(EXTRACTED MATERIAL begins)

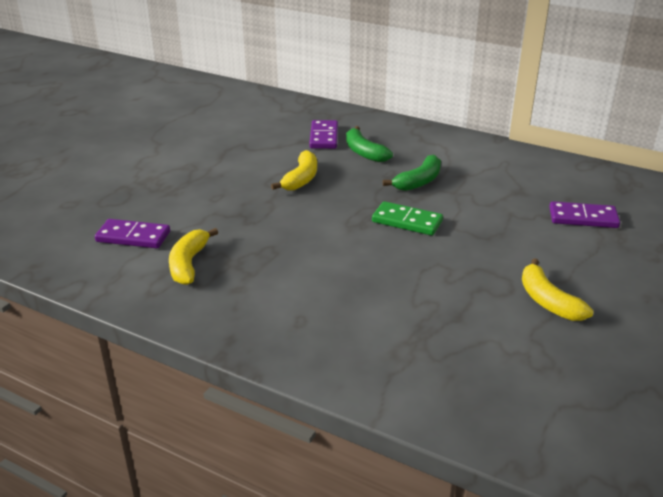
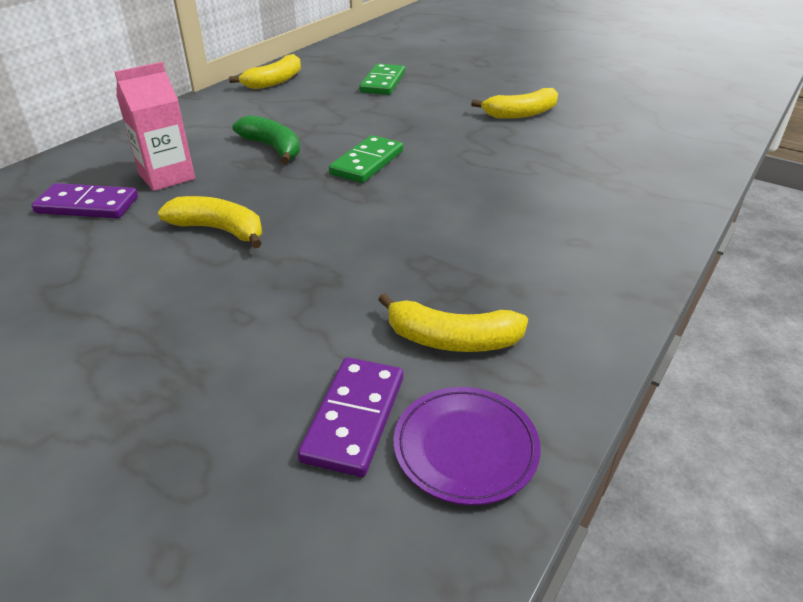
camera: 85 degrees left, 5 degrees up
(106, 269) = (465, 447): none -> purple plate
(364, 152) = (167, 176): green banana -> pink carton
(550, 166) = (274, 81): none -> yellow banana
(583, 218) = (383, 82): purple domino -> green domino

(EXTRACTED MATERIAL ends)

> _TASK OBJECTIVE_:
Search the listing for the string "purple". Copy each line where it is found.

> _EXERCISE RESPONSE_:
(106, 269) = (465, 447): none -> purple plate
(583, 218) = (383, 82): purple domino -> green domino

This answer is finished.